→ Task objective:
This exercise asks for a copy of each line in the records below with the word "pencil" in it.

→ Material supplied:
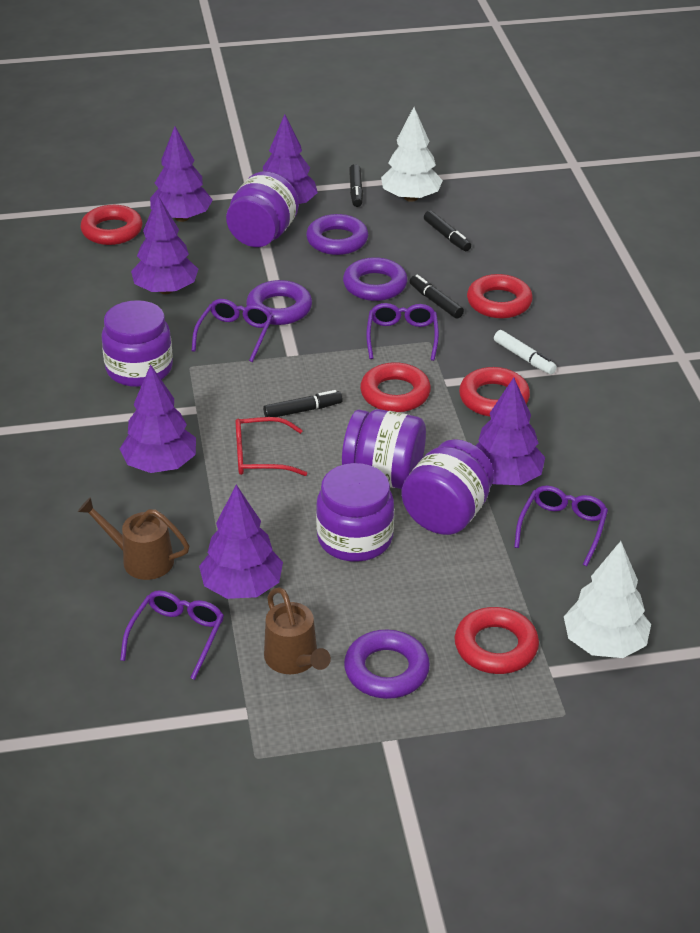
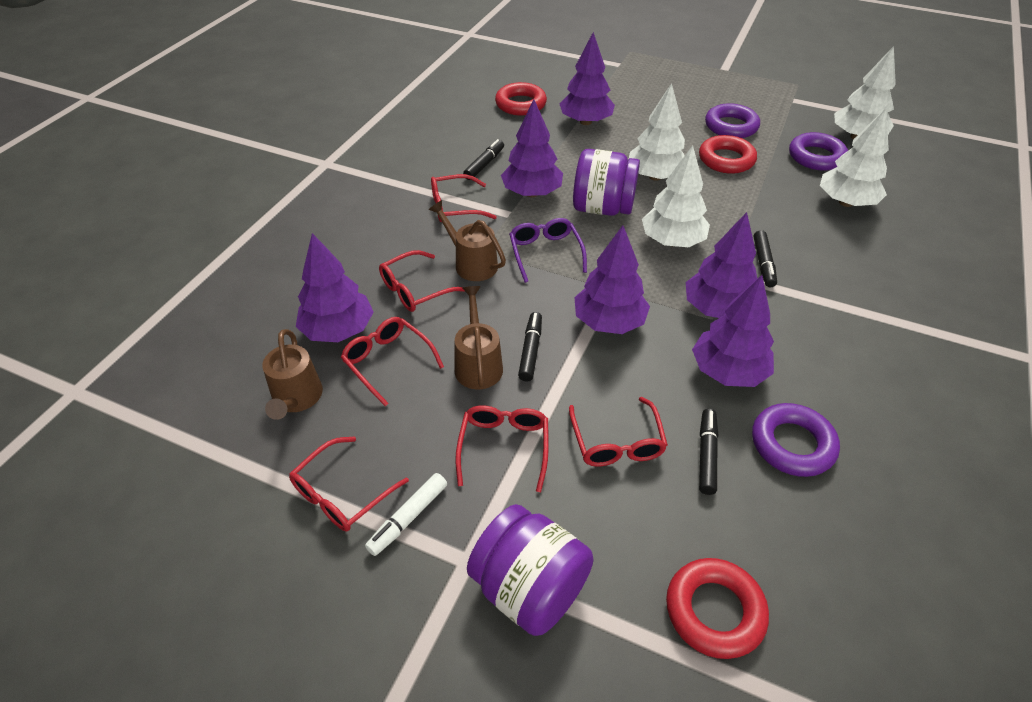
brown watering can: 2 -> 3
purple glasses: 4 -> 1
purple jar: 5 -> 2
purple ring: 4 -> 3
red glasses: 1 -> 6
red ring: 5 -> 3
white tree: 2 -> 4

--

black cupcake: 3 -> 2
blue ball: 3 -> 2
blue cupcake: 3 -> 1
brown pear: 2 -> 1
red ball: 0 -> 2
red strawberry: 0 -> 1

==

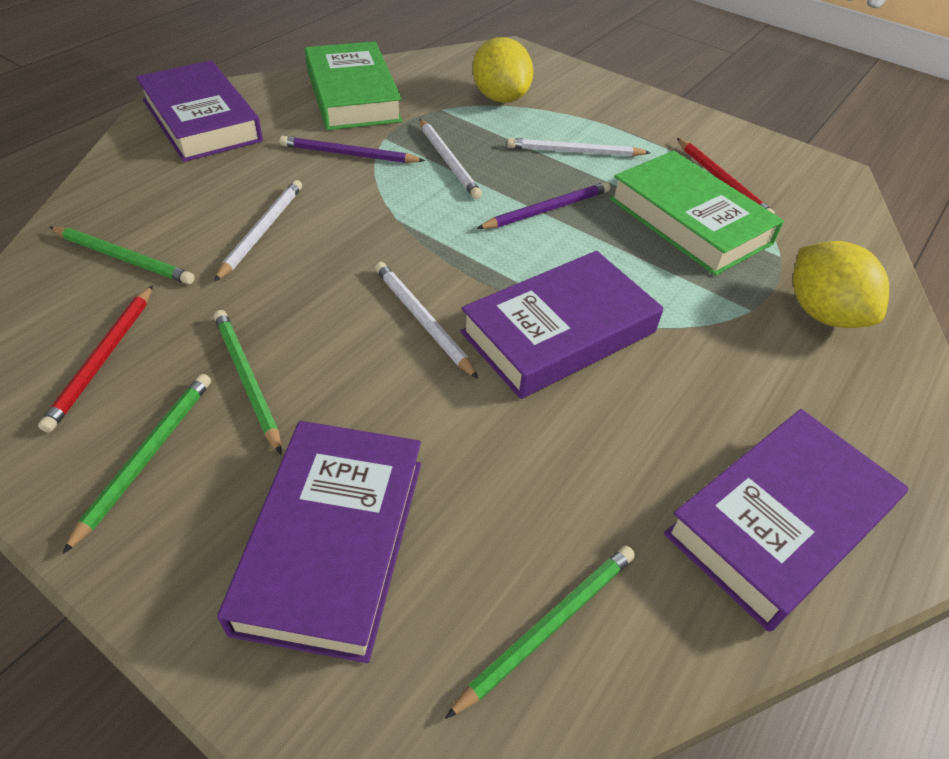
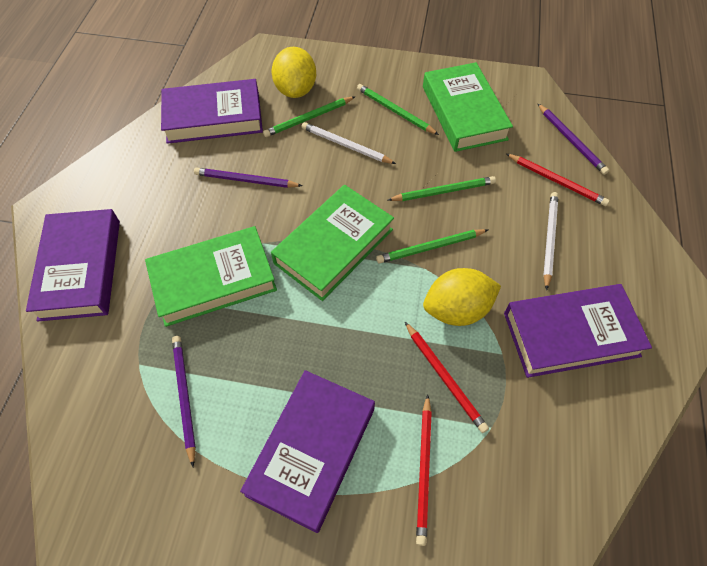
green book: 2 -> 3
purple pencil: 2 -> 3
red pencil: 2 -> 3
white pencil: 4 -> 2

→ Result:
purple pencil: 2 -> 3
red pencil: 2 -> 3
white pencil: 4 -> 2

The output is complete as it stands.